[Data entries]

--- START ---

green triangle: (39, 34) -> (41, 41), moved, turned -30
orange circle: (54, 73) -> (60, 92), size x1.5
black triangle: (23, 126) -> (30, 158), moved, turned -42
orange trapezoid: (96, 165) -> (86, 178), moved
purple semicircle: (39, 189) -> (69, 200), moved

--- END ---

### Directions for this task
Using the entries above, give the number of lines that include "moved", with no added words.

### Answer section
4